=== ENTRIES SUPPLIED ===
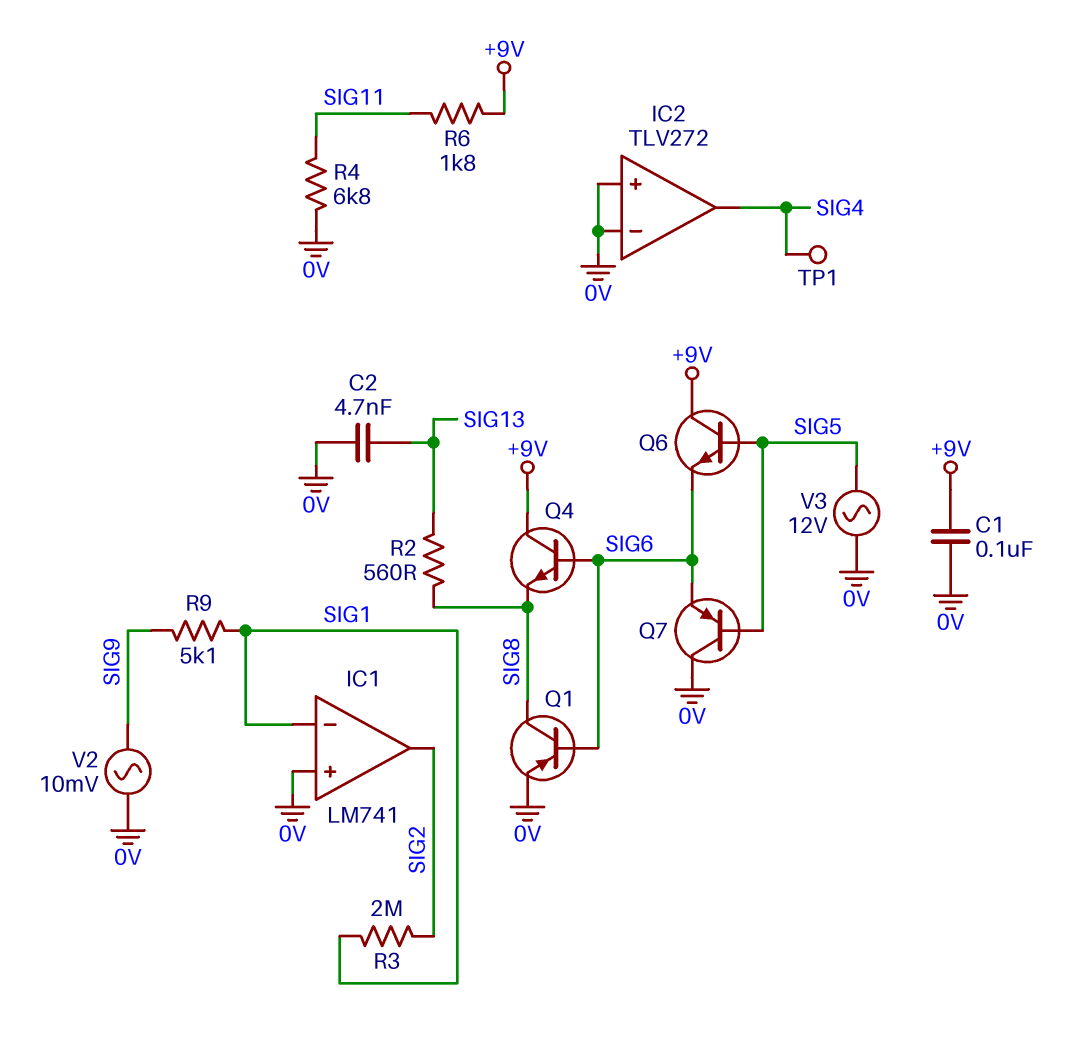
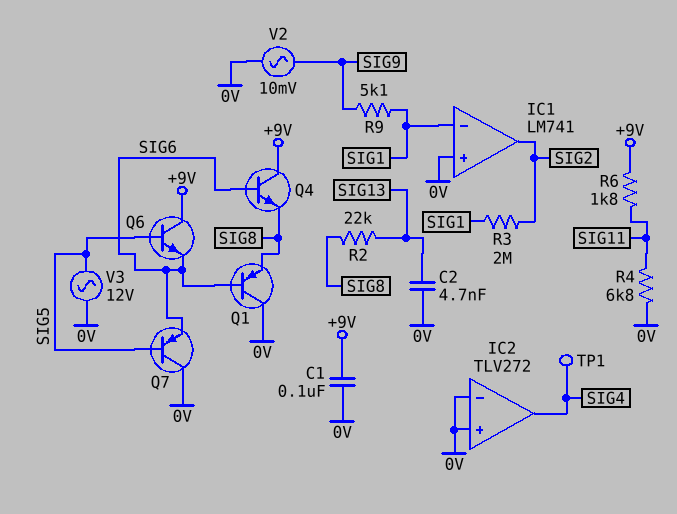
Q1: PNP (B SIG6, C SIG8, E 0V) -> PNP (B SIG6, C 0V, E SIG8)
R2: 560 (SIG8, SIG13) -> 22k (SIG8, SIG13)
--
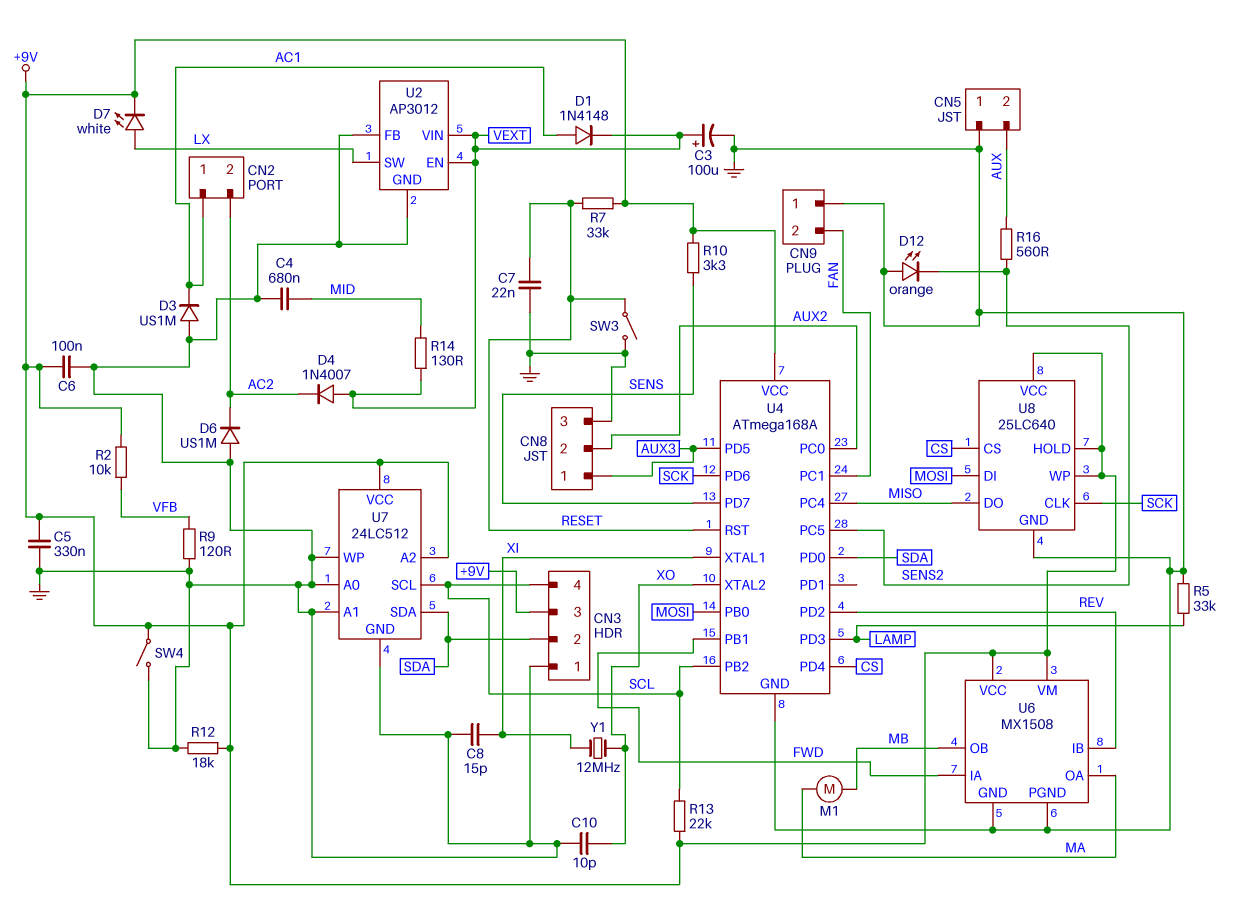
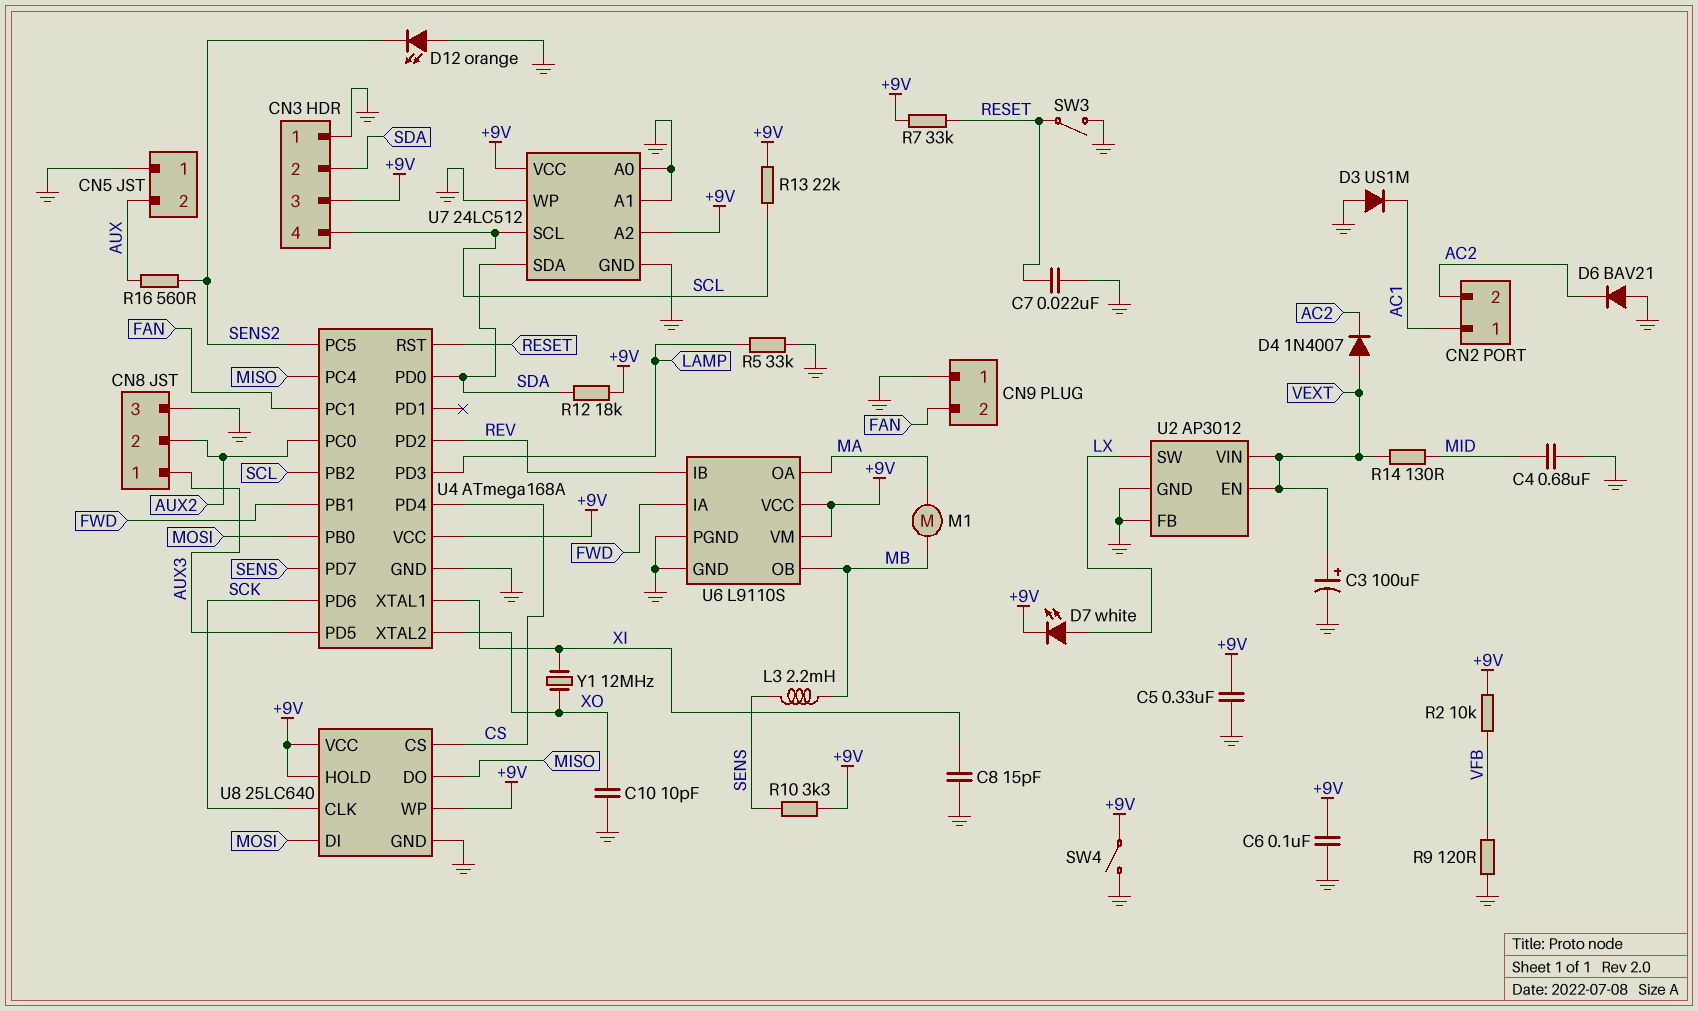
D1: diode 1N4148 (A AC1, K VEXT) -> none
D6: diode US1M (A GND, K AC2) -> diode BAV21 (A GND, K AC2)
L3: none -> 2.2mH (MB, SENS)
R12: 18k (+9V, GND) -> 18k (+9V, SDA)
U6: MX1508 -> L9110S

=== WHAT IS REQUIRED ===
Above are the lines; repeat exactly the ones from the line containing "Q1: PNP (B SIG6, C" down to the line containing "R2: 560 (SIG8, SIG13) -> 22k (SIG8, SIG13)", both inclusive.

=== OUTPUT FOR THIS EXERCISE ===
Q1: PNP (B SIG6, C SIG8, E 0V) -> PNP (B SIG6, C 0V, E SIG8)
R2: 560 (SIG8, SIG13) -> 22k (SIG8, SIG13)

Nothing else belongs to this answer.